Directions: Scan the data below. Pull out each line where "shifted" occurs.

Available data:

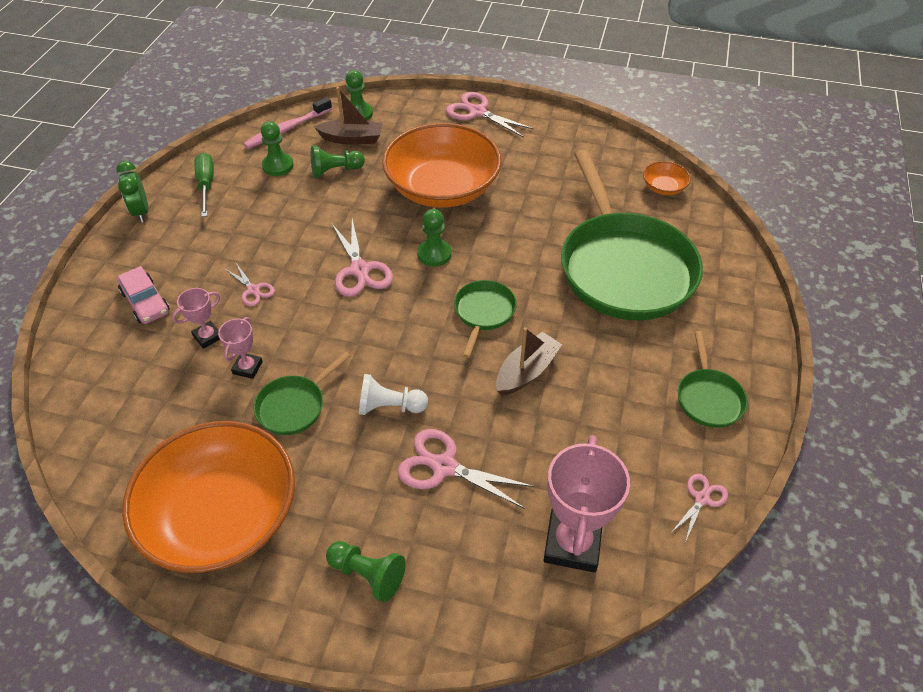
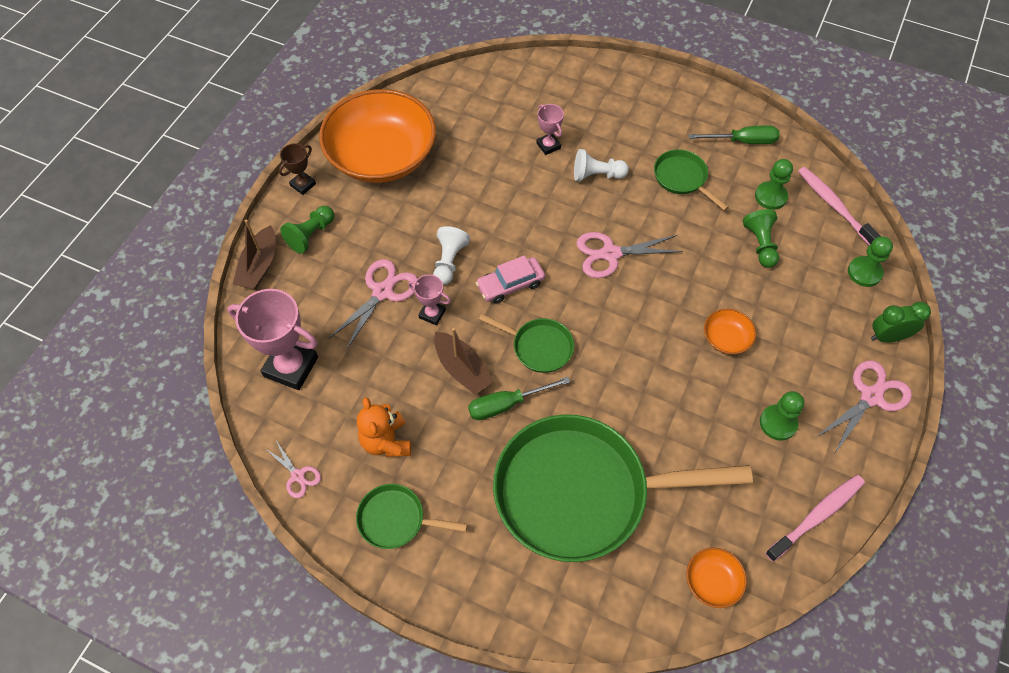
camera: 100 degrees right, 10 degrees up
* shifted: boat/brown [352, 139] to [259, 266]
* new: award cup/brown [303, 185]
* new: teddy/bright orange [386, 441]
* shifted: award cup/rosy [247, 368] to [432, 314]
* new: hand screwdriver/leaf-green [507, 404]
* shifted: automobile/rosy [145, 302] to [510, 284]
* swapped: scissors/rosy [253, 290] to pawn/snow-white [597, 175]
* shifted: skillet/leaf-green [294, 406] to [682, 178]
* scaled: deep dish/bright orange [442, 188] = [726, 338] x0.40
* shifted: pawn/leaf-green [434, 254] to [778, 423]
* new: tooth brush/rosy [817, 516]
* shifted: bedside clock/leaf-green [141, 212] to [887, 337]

Expected answer:
* shifted: boat/brown [352, 139] to [259, 266]
* shifted: award cup/rosy [247, 368] to [432, 314]
* shifted: automobile/rosy [145, 302] to [510, 284]
* shifted: skillet/leaf-green [294, 406] to [682, 178]
* shifted: pawn/leaf-green [434, 254] to [778, 423]
* shifted: bedside clock/leaf-green [141, 212] to [887, 337]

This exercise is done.